▸ Entries shown:
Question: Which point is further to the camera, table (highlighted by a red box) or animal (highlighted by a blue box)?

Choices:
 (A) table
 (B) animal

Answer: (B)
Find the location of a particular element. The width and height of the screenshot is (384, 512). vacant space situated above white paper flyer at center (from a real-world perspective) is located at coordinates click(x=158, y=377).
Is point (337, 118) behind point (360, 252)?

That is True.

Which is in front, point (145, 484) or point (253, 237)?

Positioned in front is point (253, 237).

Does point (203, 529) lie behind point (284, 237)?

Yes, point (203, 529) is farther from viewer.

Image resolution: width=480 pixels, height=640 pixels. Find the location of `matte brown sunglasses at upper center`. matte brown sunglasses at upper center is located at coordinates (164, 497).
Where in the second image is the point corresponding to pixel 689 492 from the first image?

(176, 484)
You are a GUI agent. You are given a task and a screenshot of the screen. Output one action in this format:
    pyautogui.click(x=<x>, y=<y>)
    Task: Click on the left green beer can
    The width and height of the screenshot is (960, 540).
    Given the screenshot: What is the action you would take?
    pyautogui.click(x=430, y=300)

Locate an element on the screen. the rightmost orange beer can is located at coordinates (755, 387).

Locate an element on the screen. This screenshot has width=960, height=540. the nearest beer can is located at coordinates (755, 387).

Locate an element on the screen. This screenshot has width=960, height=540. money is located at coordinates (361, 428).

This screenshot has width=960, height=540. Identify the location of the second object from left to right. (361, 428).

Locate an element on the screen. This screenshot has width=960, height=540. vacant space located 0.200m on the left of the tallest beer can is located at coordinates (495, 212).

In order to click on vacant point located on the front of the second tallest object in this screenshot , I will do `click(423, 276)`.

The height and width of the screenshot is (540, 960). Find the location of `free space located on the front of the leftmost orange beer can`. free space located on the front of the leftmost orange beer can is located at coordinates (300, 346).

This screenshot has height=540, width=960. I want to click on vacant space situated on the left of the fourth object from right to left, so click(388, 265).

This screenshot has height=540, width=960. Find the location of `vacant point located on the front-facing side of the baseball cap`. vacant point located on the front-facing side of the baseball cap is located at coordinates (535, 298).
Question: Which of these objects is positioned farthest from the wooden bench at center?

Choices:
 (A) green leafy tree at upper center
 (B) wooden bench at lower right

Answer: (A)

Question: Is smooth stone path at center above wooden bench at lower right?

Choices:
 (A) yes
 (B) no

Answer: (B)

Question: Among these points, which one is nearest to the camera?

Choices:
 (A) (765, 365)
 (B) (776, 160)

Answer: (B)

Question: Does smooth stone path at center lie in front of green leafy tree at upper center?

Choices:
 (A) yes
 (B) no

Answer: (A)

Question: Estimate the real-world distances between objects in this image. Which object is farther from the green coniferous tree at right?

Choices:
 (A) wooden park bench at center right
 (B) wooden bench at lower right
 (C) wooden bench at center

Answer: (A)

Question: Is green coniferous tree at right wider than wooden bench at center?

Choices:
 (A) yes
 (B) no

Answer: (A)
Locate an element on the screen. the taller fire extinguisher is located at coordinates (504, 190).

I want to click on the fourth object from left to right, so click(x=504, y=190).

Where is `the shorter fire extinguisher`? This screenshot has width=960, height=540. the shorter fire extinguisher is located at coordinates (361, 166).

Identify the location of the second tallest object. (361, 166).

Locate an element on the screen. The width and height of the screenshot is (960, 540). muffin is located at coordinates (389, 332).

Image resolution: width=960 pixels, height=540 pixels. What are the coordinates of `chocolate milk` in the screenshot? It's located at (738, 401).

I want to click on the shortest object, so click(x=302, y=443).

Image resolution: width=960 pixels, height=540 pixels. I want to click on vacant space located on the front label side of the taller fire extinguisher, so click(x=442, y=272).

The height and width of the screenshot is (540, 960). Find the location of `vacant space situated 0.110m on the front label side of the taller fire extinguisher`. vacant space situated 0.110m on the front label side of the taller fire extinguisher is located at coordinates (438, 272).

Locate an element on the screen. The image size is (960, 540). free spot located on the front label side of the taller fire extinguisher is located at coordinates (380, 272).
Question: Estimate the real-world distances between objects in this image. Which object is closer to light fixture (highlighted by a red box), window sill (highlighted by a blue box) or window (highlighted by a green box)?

▸ What is being asked:
Copy all of the items above word for word, keeping every line and line break as it stands.

▸ Answer space:
Question: Which point is further to the camera, table (highlighted by a red box) or animal (highlighted by a blue box)?

Choices:
 (A) table
 (B) animal

Answer: (B)
Find the location of a particular element. The width and height of the screenshot is (384, 512). vacant space situated above white paper flyer at center (from a real-world perspective) is located at coordinates click(x=158, y=377).
Is point (337, 118) behind point (360, 252)?

That is True.

Which is in front, point (145, 484) or point (253, 237)?

Positioned in front is point (253, 237).

Does point (203, 529) lie behind point (284, 237)?

Yes, point (203, 529) is farther from viewer.

Image resolution: width=480 pixels, height=640 pixels. Find the location of `matte brown sunglasses at upper center`. matte brown sunglasses at upper center is located at coordinates (164, 497).
Where in the second image is the point corresponding to pixel 689 492 from the first image?

(176, 484)
You are a GUI agent. You are given a task and a screenshot of the screen. Output one action in this format:
    pyautogui.click(x=<x>, y=<y>)
    Task: Click on the left green beer can
    The width and height of the screenshot is (960, 540).
    Given the screenshot: What is the action you would take?
    pyautogui.click(x=430, y=300)

Locate an element on the screen. the rightmost orange beer can is located at coordinates (755, 387).

Locate an element on the screen. This screenshot has width=960, height=540. the nearest beer can is located at coordinates (755, 387).

Locate an element on the screen. This screenshot has width=960, height=540. money is located at coordinates (361, 428).

This screenshot has width=960, height=540. Identify the location of the second object from left to right. (361, 428).

Locate an element on the screen. This screenshot has width=960, height=540. vacant space located 0.200m on the left of the tallest beer can is located at coordinates (495, 212).

In order to click on vacant point located on the front of the second tallest object in this screenshot , I will do `click(423, 276)`.

The height and width of the screenshot is (540, 960). Find the location of `free space located on the front of the leftmost orange beer can`. free space located on the front of the leftmost orange beer can is located at coordinates (300, 346).

This screenshot has height=540, width=960. I want to click on vacant space situated on the left of the fourth object from right to left, so click(388, 265).

This screenshot has height=540, width=960. Find the location of `vacant point located on the front-facing side of the baseball cap`. vacant point located on the front-facing side of the baseball cap is located at coordinates (535, 298).
Question: Which of these objects is positioned farthest from the wooden bench at center?

Choices:
 (A) green leafy tree at upper center
 (B) wooden bench at lower right

Answer: (A)

Question: Is smooth stone path at center above wooden bench at lower right?

Choices:
 (A) yes
 (B) no

Answer: (B)

Question: Among these points, which one is nearest to the camera?

Choices:
 (A) (765, 365)
 (B) (776, 160)

Answer: (B)

Question: Does smooth stone path at center lie in front of green leafy tree at upper center?

Choices:
 (A) yes
 (B) no

Answer: (A)

Question: Estimate the real-world distances between objects in this image. Which object is farther from the green coniferous tree at right?

Choices:
 (A) wooden park bench at center right
 (B) wooden bench at lower right
 (C) wooden bench at center

Answer: (A)

Question: Is green coniferous tree at right wider than wooden bench at center?

Choices:
 (A) yes
 (B) no

Answer: (A)
Locate an element on the screen. the taller fire extinguisher is located at coordinates (504, 190).

I want to click on the fourth object from left to right, so click(x=504, y=190).

Where is `the shorter fire extinguisher`? This screenshot has width=960, height=540. the shorter fire extinguisher is located at coordinates (361, 166).

Identify the location of the second tallest object. (361, 166).

Locate an element on the screen. The width and height of the screenshot is (960, 540). muffin is located at coordinates (389, 332).

Image resolution: width=960 pixels, height=540 pixels. What are the coordinates of `chocolate milk` in the screenshot? It's located at (738, 401).

I want to click on the shortest object, so click(x=302, y=443).

Image resolution: width=960 pixels, height=540 pixels. I want to click on vacant space located on the front label side of the taller fire extinguisher, so click(x=442, y=272).

The height and width of the screenshot is (540, 960). Find the location of `vacant space situated 0.110m on the front label side of the taller fire extinguisher`. vacant space situated 0.110m on the front label side of the taller fire extinguisher is located at coordinates (438, 272).

Locate an element on the screen. The image size is (960, 540). free spot located on the front label side of the taller fire extinguisher is located at coordinates (380, 272).
Question: Estimate the real-world distances between objects in this image. Which object is closer to light fixture (highlighted by a red box), window sill (highlighted by a blue box) or window (highlighted by a green box)?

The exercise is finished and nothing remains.